» **Stored entries**
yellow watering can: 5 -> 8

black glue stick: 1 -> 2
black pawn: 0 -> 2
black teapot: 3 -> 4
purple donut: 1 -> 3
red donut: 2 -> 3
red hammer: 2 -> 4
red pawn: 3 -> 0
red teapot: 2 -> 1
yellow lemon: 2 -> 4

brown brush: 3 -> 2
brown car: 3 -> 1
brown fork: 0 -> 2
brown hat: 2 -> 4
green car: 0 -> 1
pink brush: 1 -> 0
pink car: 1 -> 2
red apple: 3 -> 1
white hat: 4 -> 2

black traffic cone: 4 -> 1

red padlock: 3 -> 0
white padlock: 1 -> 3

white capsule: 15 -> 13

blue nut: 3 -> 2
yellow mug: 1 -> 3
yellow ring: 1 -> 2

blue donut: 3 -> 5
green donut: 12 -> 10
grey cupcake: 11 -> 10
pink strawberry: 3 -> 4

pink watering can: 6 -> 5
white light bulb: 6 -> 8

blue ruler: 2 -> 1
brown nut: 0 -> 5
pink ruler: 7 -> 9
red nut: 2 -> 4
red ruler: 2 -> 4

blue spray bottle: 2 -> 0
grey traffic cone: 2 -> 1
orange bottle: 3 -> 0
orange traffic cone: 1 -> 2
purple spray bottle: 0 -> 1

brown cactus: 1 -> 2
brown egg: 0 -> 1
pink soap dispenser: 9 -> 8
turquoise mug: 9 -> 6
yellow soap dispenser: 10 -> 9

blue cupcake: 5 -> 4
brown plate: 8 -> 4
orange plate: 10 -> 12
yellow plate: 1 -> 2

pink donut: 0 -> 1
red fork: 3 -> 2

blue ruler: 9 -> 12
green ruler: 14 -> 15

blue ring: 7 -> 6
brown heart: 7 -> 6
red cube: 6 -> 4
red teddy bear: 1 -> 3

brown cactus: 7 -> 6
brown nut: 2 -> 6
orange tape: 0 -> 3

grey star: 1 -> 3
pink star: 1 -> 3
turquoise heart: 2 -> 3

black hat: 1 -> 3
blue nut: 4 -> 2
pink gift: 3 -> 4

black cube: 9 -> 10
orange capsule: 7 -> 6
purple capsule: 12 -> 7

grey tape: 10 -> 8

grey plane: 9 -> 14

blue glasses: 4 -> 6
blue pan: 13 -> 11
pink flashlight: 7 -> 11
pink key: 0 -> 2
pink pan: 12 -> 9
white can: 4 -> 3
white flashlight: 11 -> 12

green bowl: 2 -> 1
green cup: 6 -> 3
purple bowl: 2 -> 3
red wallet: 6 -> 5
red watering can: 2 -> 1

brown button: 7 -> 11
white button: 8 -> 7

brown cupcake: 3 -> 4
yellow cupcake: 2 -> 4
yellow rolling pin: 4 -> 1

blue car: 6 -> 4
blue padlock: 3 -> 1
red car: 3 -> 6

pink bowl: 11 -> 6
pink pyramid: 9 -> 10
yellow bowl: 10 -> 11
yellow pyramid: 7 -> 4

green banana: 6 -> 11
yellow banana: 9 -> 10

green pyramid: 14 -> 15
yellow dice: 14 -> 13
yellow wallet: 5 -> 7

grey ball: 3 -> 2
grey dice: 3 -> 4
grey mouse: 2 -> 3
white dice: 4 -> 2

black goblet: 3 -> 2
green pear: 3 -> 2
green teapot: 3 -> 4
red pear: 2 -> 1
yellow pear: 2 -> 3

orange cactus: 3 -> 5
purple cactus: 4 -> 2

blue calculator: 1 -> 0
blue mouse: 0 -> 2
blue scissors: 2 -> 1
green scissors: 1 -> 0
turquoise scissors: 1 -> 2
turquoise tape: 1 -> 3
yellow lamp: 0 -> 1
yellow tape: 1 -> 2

» **Problem description**
Whenever a line of the records holds the string "bottle", pick it out and copy it.

» **Response box**
blue spray bottle: 2 -> 0
orange bottle: 3 -> 0
purple spray bottle: 0 -> 1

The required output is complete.